** Record excerpts follows **

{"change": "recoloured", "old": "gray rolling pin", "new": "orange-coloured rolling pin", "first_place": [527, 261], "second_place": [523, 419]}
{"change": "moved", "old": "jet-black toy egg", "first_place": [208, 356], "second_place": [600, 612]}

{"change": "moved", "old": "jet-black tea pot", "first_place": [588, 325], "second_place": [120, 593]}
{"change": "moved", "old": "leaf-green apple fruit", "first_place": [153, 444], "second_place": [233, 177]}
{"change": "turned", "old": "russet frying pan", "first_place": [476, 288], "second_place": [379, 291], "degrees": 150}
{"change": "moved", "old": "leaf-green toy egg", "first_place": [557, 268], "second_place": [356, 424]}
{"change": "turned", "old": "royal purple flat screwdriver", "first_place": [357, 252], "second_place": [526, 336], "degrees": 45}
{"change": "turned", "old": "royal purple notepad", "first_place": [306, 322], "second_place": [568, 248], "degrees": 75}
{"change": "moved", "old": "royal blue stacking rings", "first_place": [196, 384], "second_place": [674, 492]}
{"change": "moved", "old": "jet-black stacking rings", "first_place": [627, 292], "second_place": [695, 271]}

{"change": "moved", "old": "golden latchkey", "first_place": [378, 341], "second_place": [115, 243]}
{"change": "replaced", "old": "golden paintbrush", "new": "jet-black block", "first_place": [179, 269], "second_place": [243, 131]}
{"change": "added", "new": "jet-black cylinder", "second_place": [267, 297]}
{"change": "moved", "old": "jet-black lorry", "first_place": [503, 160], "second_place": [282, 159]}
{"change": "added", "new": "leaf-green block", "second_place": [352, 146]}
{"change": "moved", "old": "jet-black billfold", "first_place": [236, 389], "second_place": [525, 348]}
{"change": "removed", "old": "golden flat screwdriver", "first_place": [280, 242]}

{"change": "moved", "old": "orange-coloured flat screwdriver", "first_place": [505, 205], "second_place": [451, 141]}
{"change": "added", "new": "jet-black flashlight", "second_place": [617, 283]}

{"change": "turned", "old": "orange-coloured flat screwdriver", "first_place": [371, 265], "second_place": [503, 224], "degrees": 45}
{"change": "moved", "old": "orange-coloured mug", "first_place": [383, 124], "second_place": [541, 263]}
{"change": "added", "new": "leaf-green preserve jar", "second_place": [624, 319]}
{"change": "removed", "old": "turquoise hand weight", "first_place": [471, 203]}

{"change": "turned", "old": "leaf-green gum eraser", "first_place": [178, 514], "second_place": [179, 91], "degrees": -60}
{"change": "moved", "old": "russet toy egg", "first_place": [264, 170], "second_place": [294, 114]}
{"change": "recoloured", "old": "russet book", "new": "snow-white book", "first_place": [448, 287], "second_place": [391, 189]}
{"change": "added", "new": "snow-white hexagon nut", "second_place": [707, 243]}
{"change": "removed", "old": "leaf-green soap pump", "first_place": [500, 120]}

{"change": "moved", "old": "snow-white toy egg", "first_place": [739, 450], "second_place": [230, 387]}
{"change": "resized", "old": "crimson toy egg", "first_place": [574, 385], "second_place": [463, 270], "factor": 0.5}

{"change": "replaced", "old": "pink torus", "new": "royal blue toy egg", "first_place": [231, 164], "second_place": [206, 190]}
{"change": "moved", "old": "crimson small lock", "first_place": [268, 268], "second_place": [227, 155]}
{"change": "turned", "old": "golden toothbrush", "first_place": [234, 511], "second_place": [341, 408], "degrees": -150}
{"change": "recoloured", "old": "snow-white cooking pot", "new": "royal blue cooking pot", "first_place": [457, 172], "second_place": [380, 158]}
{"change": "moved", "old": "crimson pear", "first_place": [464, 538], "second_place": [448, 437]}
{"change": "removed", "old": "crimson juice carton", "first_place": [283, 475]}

** End of Record excerpts **

What to work on
Check each line above for "rings" and state how many match, answering with only the number.

Answer
2